TASK OBJECTIVE
Using the records that follow, reproduce exactly the lines starting at the line containing "pink pan: [102,312,210,370]" and ending at the line containing "blue light bulb: none". Include both end lines and no pictures.

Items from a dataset
▼▼▼
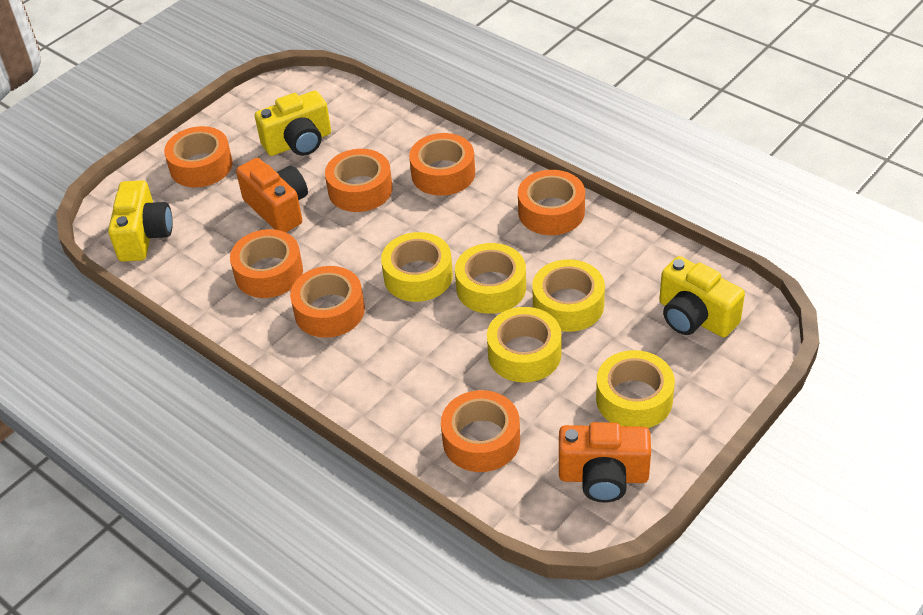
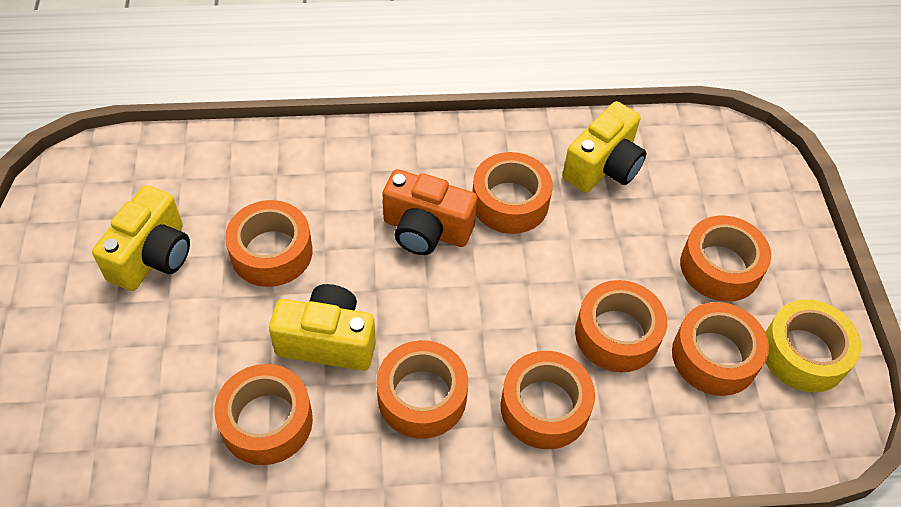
orange camera: [236,158,308,232] [559,422,651,503] = 2 -> [382,169,477,255] = 1
orange tape: [164,126,233,187] [230,229,303,298] [290,266,365,338] [325,149,393,212] [409,133,475,196] [441,390,520,472] [518,170,585,235] = 7 -> [214,364,313,465] [225,200,313,287] [377,340,468,439] [472,152,553,234] [500,351,595,449] [575,280,667,372] [672,302,769,396] [680,215,771,302] = 8
yellow tape: [381,232,453,302] [455,243,526,314] [487,307,562,383] [532,259,605,332] [596,350,675,428] = 5 -> [765,299,861,393] = 1

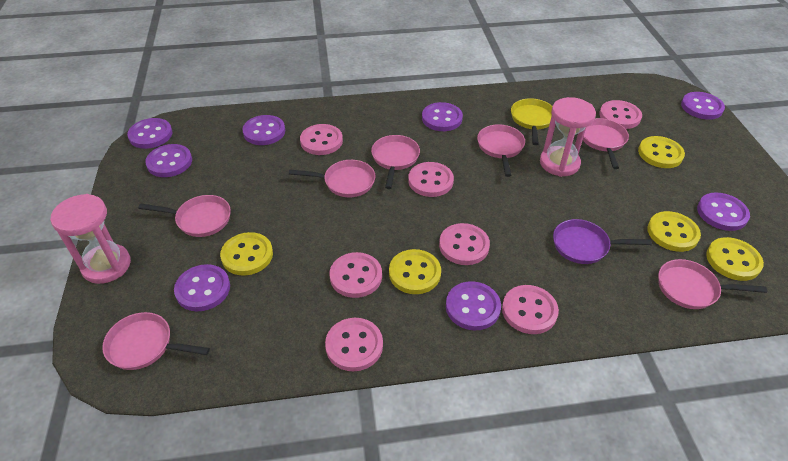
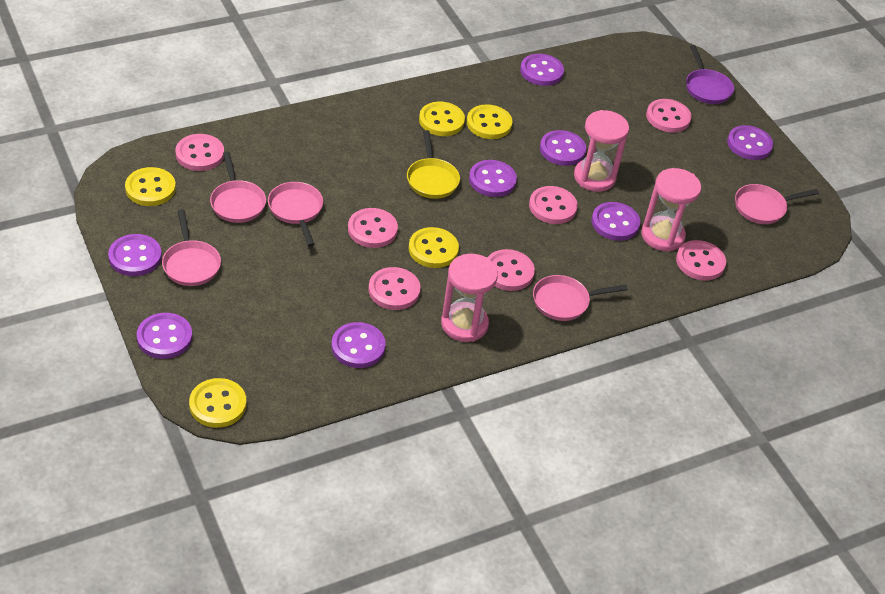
pink hourglass: [50,194,131,284] [540,97,596,177] = 2 -> [441,254,498,342] [574,110,629,192] [641,168,701,252] = 3
pink pan: [102,312,210,370] [138,195,231,237] [289,160,375,197] [371,135,420,189] [477,124,525,177] [583,118,629,169] [658,259,767,309] = 7 -> [162,209,221,286] [210,152,266,223] [268,182,323,247] [533,275,628,321] [735,184,819,224] = 5

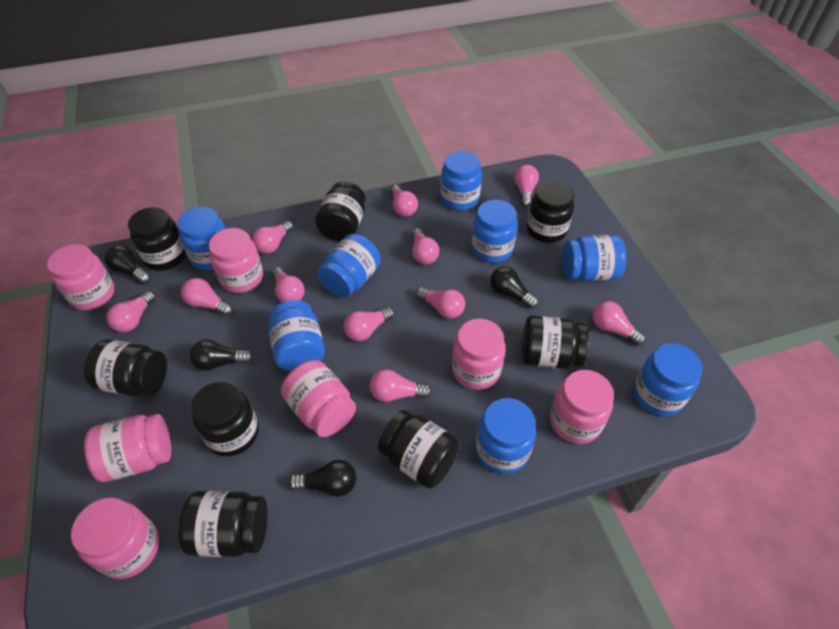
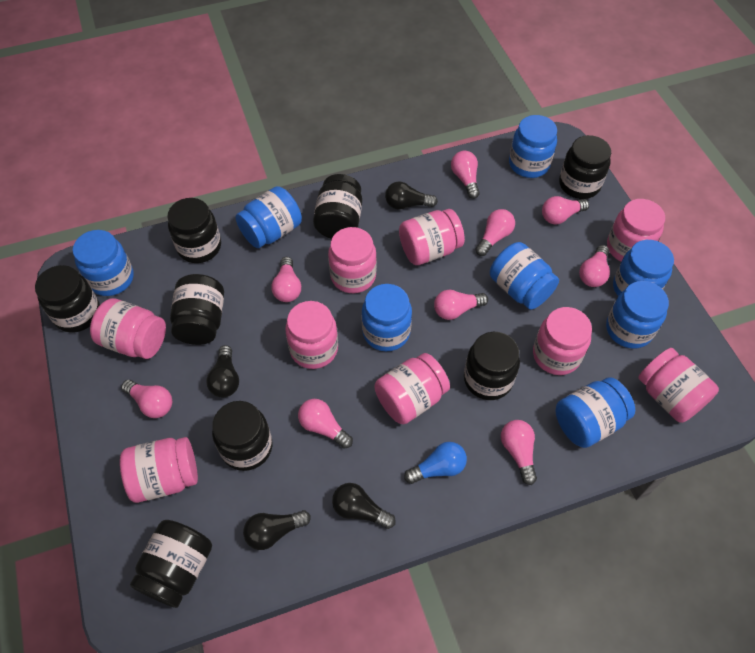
blue light bulb: none = 0 -> [404,442,467,484] = 1
pink jar: [47,244,115,310] [71,498,159,579] [84,414,171,482] [209,228,263,293] [281,360,356,437] [452,319,506,390] [550,370,614,444] = 7 -> [90,298,166,359] [120,437,198,503] [285,301,338,369] [328,227,377,293] [375,353,450,424] [399,209,465,265] [533,307,592,375] [607,199,665,261] [638,348,719,423] = 9
pink light bulb: [107,291,155,332] [181,278,233,316] [252,220,293,254] [272,267,305,302] [344,307,394,341] [370,369,432,402] [390,185,418,217] [411,228,439,265] [416,287,465,319] [514,165,539,207] [592,301,645,346] = 11 -> [121,380,172,418] [271,257,301,302] [298,399,353,449] [434,290,488,320] [451,151,480,199] [475,209,515,256] [501,420,537,485] [542,196,589,224] [579,245,610,287] = 9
▲▲▲
YOUR RESPONSE
pink pan: [102,312,210,370] [138,195,231,237] [289,160,375,197] [371,135,420,189] [477,124,525,177] [583,118,629,169] [658,259,767,309] = 7 -> [162,209,221,286] [210,152,266,223] [268,182,323,247] [533,275,628,321] [735,184,819,224] = 5

blue light bulb: none = 0 -> [404,442,467,484] = 1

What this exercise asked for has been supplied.